- **Exercise**
Below are records with pictures; copy word for word only the lines between the line with "LINE2 pin VCC: 5V -> 3V3" and the line with "RTC1 pin SCL: A5 -> A0", inclusive, and drop the pictures.

- **Supplied material**
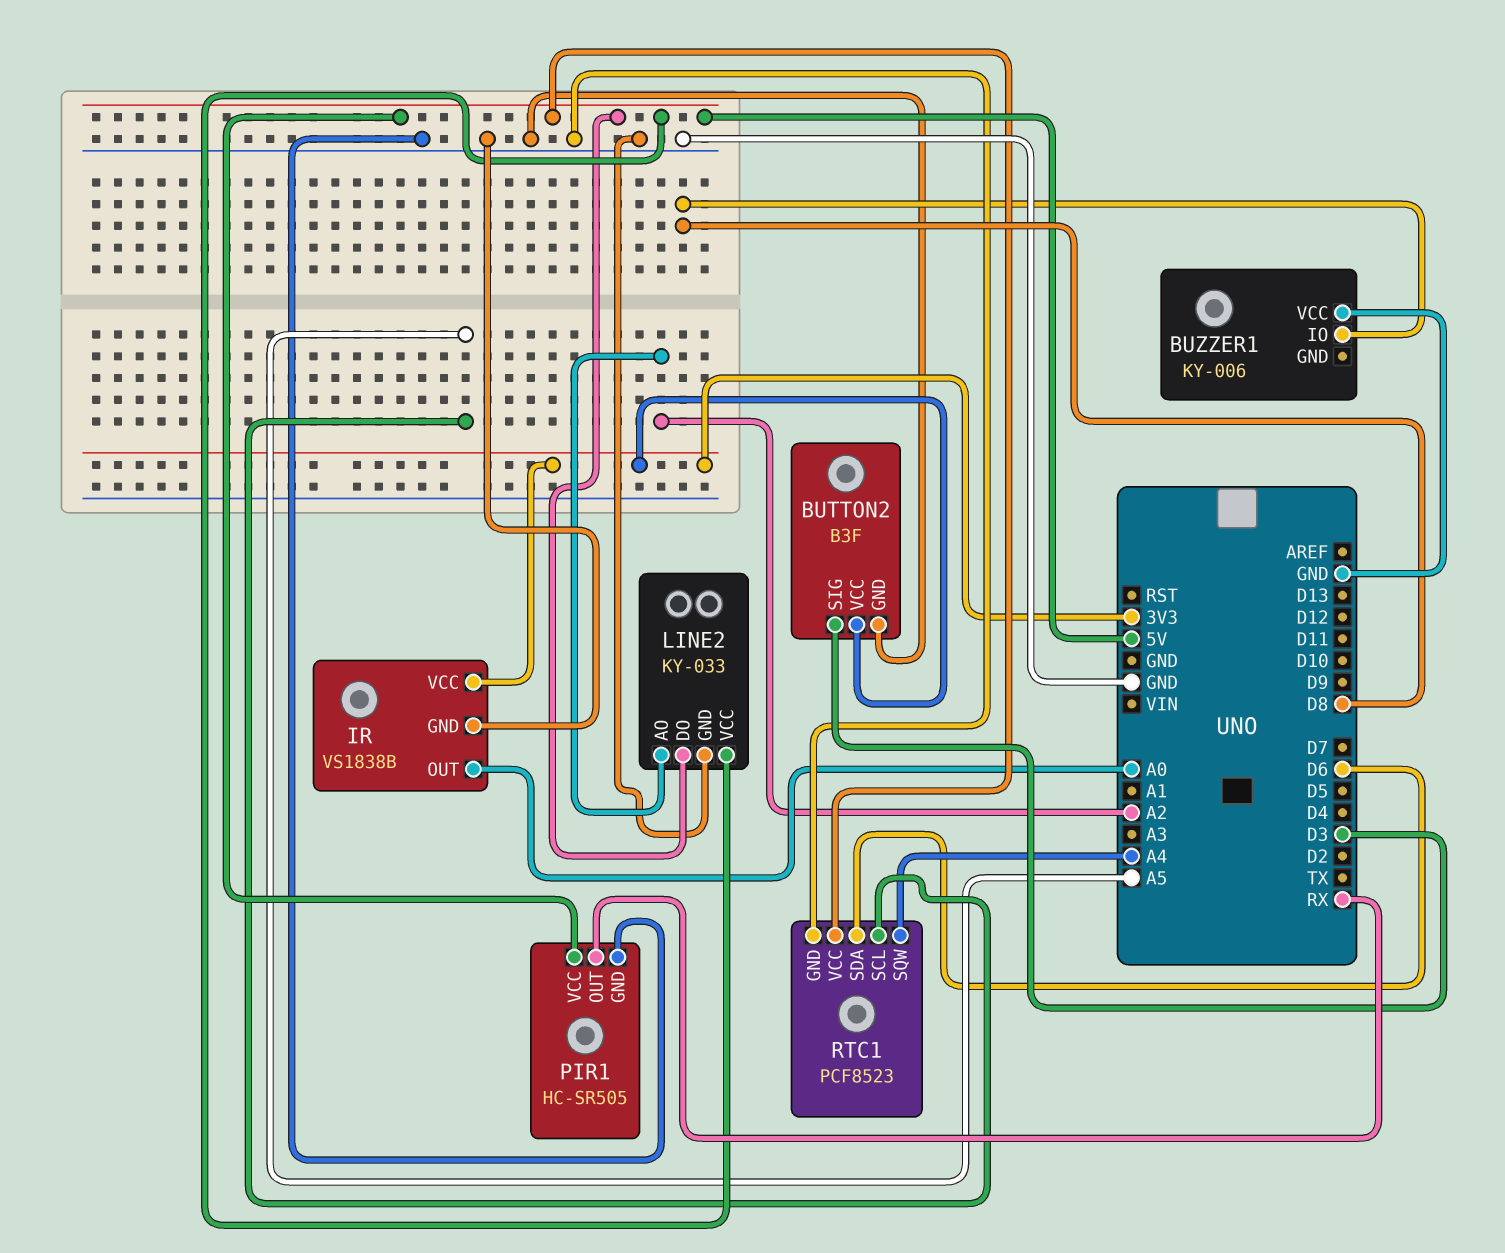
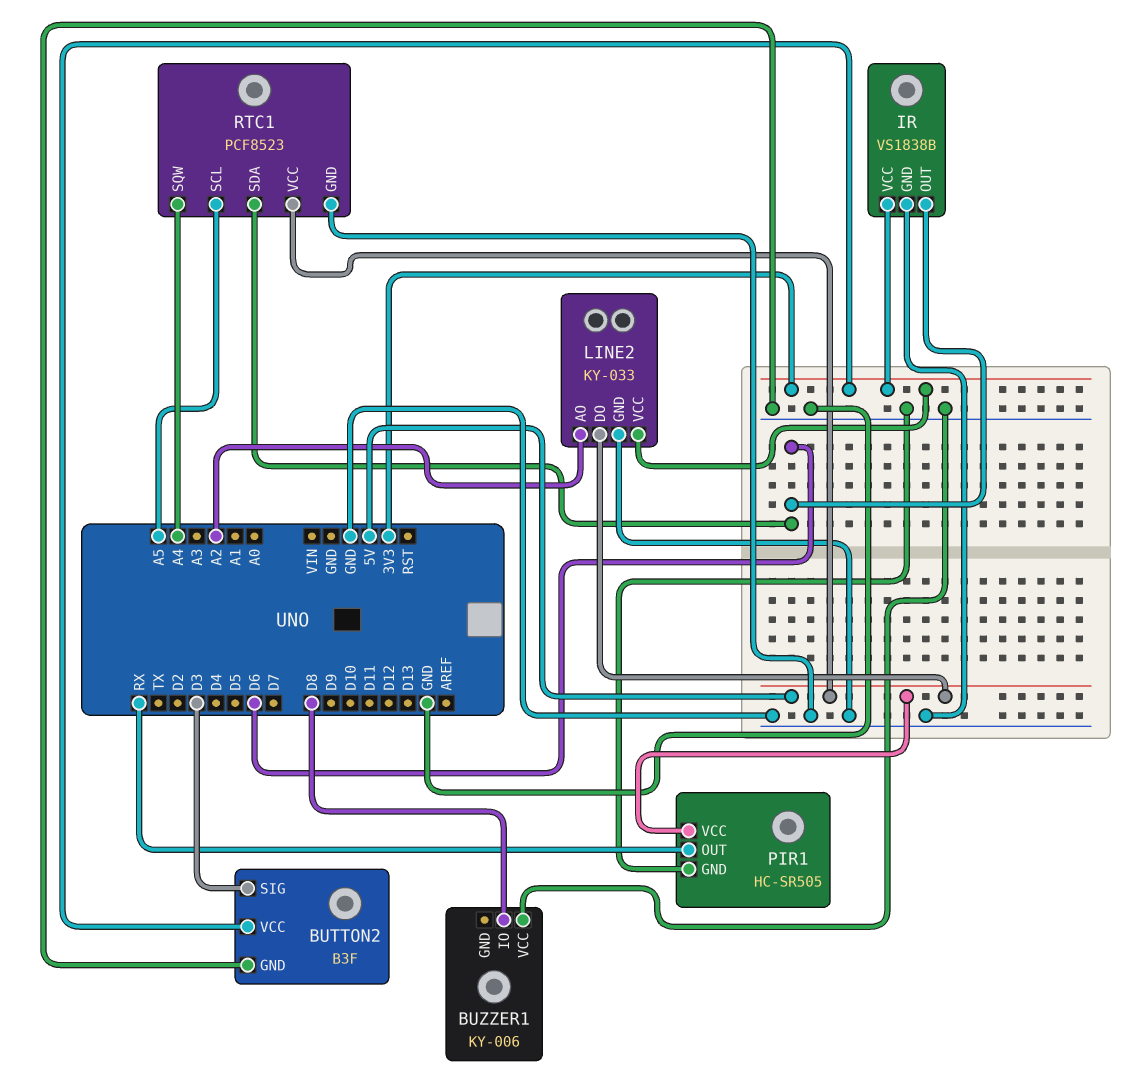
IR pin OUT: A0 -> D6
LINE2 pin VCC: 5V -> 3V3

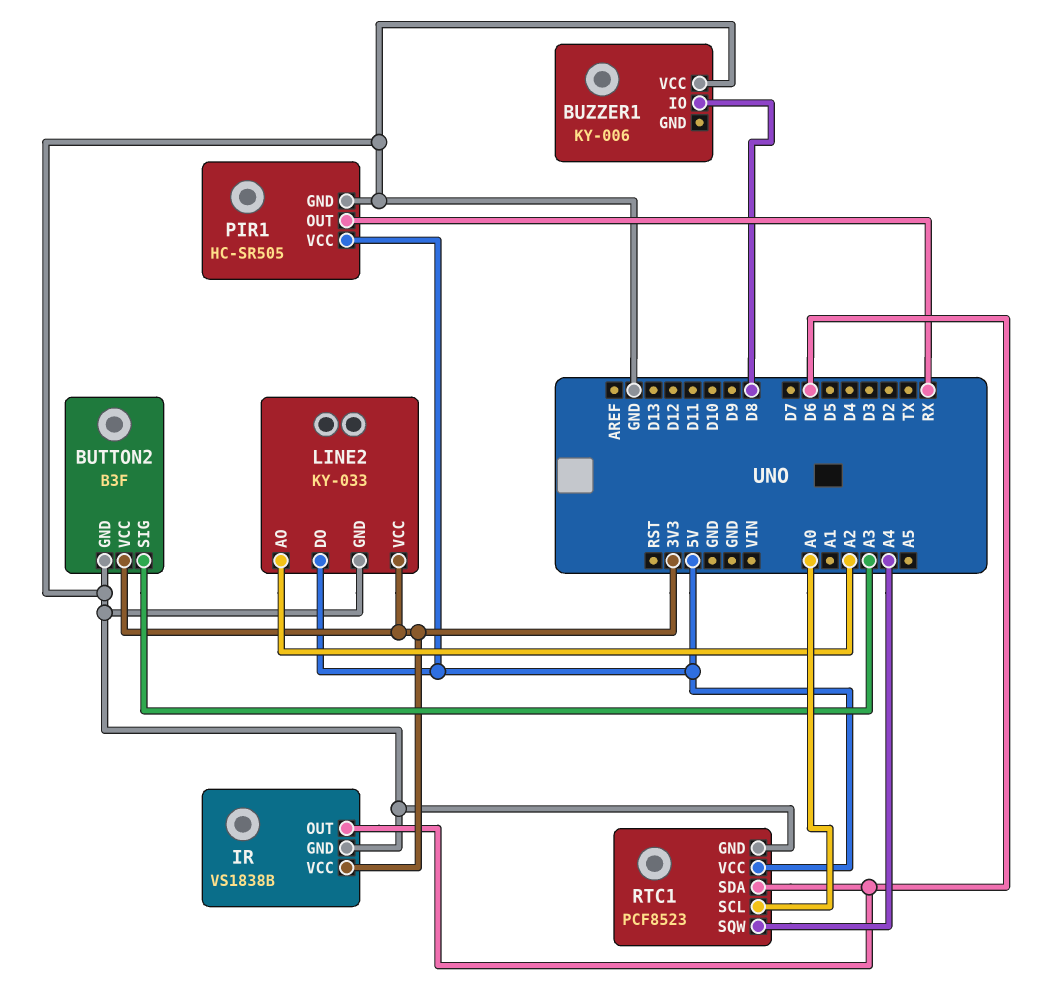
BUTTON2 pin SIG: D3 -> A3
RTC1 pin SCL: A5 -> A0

---

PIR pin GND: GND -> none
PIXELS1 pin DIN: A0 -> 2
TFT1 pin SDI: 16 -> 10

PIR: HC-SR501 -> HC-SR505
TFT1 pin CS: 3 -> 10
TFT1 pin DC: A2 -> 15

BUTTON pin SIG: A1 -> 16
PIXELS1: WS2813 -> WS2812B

...

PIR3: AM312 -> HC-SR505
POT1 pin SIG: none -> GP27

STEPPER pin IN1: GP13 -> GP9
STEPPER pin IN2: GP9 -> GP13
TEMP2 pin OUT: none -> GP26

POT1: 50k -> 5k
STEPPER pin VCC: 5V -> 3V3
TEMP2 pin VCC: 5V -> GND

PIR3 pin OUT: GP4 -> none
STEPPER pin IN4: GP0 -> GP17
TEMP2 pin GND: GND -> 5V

- **Answer box**
LINE2 pin VCC: 5V -> 3V3

BUTTON2 pin SIG: D3 -> A3
RTC1 pin SCL: A5 -> A0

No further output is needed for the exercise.